| What you have to do |
What you return must match the records below exactly, apart from the omitted pictures.

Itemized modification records
——————————
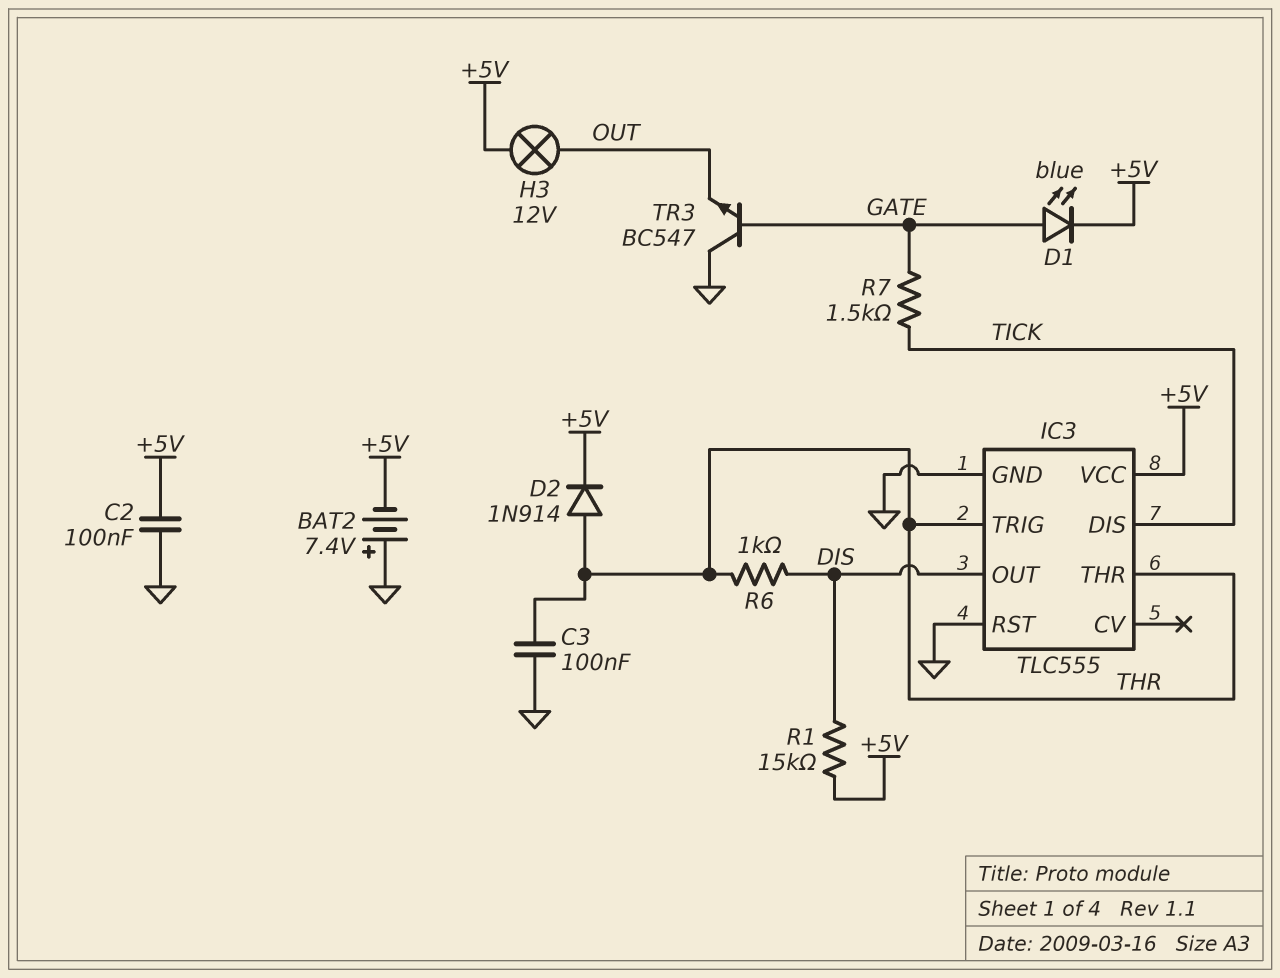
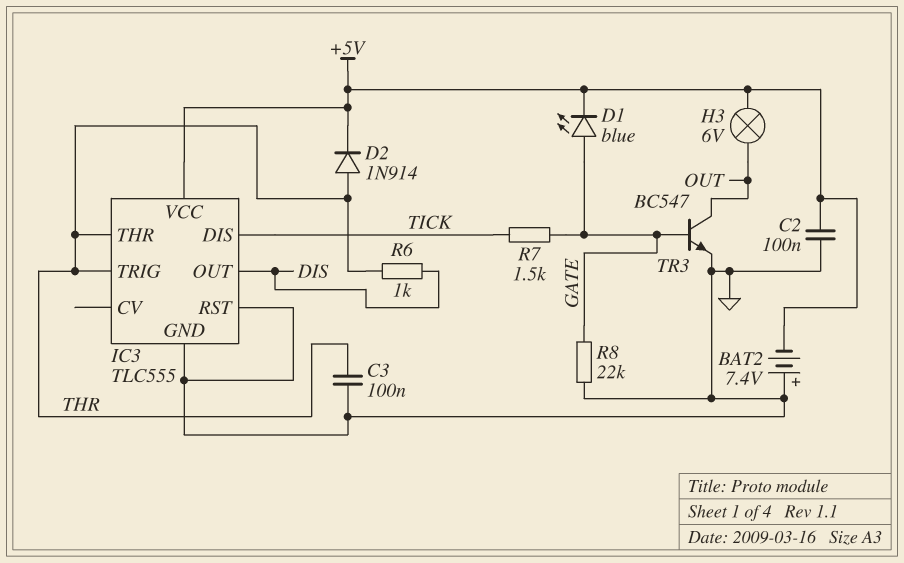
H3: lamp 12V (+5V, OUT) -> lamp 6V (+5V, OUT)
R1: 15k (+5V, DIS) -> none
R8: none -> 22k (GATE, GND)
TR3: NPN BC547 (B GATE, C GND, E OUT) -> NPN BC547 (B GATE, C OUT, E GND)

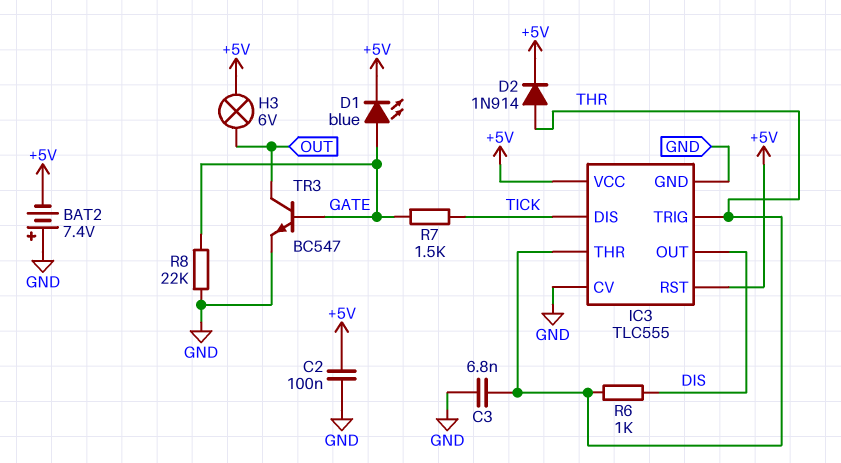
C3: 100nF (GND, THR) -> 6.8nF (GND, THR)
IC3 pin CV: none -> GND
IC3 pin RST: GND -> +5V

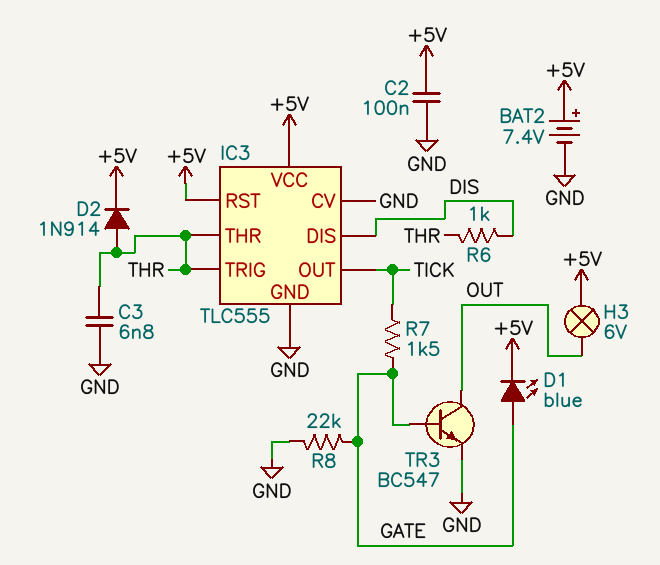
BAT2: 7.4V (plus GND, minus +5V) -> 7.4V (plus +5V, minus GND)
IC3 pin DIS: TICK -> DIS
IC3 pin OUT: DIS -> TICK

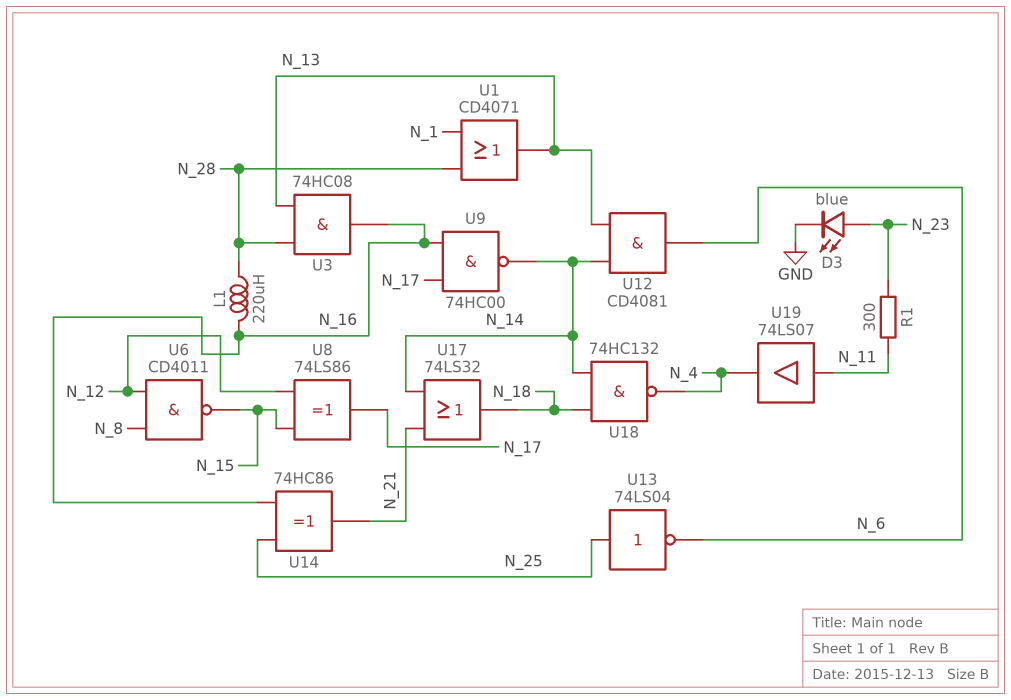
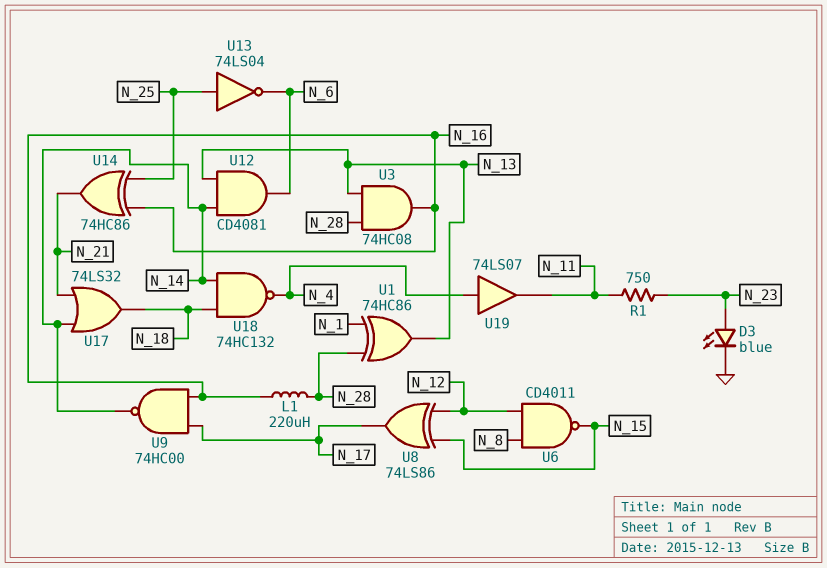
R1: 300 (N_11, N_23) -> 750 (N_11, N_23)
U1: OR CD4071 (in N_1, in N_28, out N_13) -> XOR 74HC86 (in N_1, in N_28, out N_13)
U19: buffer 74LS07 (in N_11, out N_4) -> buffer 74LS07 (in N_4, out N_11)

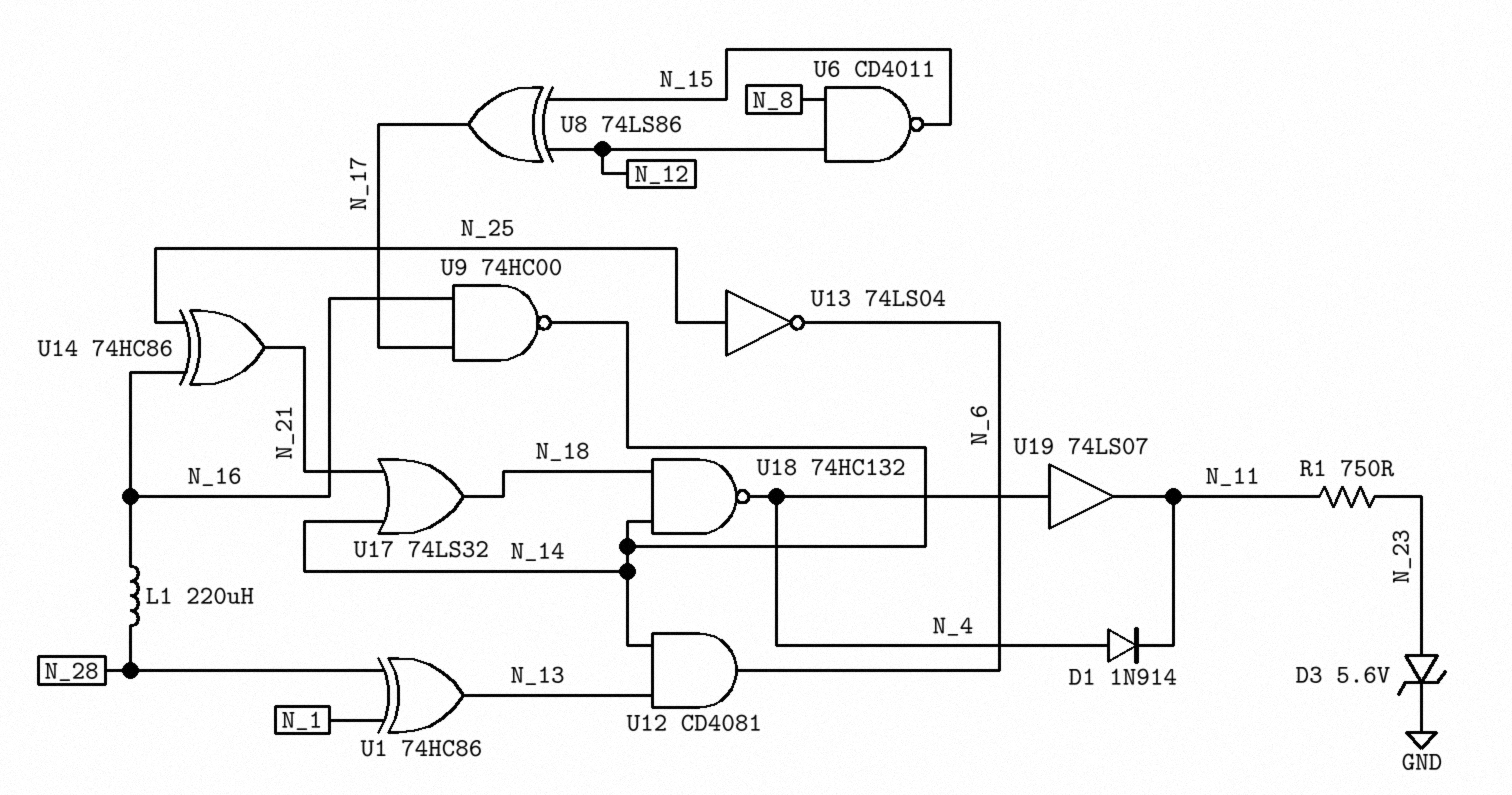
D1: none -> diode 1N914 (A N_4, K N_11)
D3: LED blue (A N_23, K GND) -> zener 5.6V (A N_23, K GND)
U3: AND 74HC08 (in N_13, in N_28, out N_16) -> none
——————————
| Solution for this exercise |
H3: lamp 12V (+5V, OUT) -> lamp 6V (+5V, OUT)
R1: 15k (+5V, DIS) -> none
R8: none -> 22k (GATE, GND)
TR3: NPN BC547 (B GATE, C GND, E OUT) -> NPN BC547 (B GATE, C OUT, E GND)

C3: 100nF (GND, THR) -> 6.8nF (GND, THR)
IC3 pin CV: none -> GND
IC3 pin RST: GND -> +5V

BAT2: 7.4V (plus GND, minus +5V) -> 7.4V (plus +5V, minus GND)
IC3 pin DIS: TICK -> DIS
IC3 pin OUT: DIS -> TICK

R1: 300 (N_11, N_23) -> 750 (N_11, N_23)
U1: OR CD4071 (in N_1, in N_28, out N_13) -> XOR 74HC86 (in N_1, in N_28, out N_13)
U19: buffer 74LS07 (in N_11, out N_4) -> buffer 74LS07 (in N_4, out N_11)

D1: none -> diode 1N914 (A N_4, K N_11)
D3: LED blue (A N_23, K GND) -> zener 5.6V (A N_23, K GND)
U3: AND 74HC08 (in N_13, in N_28, out N_16) -> none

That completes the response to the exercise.